--- Exercise data Enclosed Below ---

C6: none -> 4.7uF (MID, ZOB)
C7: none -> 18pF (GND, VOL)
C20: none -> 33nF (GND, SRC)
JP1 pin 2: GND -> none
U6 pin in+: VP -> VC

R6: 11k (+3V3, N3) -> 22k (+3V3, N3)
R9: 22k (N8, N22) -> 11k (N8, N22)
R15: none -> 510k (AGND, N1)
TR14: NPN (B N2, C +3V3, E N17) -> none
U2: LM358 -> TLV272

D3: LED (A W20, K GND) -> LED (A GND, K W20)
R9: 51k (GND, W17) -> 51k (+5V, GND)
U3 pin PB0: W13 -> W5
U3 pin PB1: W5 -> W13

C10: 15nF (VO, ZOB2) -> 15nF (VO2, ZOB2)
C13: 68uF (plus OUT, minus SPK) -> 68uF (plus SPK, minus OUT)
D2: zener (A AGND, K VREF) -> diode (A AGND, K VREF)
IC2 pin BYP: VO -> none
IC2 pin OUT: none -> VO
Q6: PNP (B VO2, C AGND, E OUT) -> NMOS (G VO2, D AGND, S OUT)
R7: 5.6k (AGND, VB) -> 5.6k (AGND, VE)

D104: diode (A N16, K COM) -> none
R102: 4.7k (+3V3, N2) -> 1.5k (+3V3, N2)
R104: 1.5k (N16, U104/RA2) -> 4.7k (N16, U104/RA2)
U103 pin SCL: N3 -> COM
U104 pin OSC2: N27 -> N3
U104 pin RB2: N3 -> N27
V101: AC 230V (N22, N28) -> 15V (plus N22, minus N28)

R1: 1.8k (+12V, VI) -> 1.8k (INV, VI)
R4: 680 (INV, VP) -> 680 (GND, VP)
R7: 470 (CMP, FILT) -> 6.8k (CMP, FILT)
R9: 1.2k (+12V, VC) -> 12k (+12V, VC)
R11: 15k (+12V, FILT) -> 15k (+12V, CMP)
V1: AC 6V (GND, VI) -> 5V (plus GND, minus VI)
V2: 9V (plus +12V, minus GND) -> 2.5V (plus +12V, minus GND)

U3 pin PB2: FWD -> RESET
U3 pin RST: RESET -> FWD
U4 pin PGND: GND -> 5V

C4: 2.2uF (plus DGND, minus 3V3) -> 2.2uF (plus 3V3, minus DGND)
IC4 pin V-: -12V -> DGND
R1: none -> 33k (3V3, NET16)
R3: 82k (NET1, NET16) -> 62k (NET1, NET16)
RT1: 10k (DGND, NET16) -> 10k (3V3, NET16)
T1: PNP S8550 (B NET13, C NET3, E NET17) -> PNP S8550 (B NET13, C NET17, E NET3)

--- End of Enclosed Exercise data ---

How many lines of the data contain the word "diode"? Answer with the number alone.

2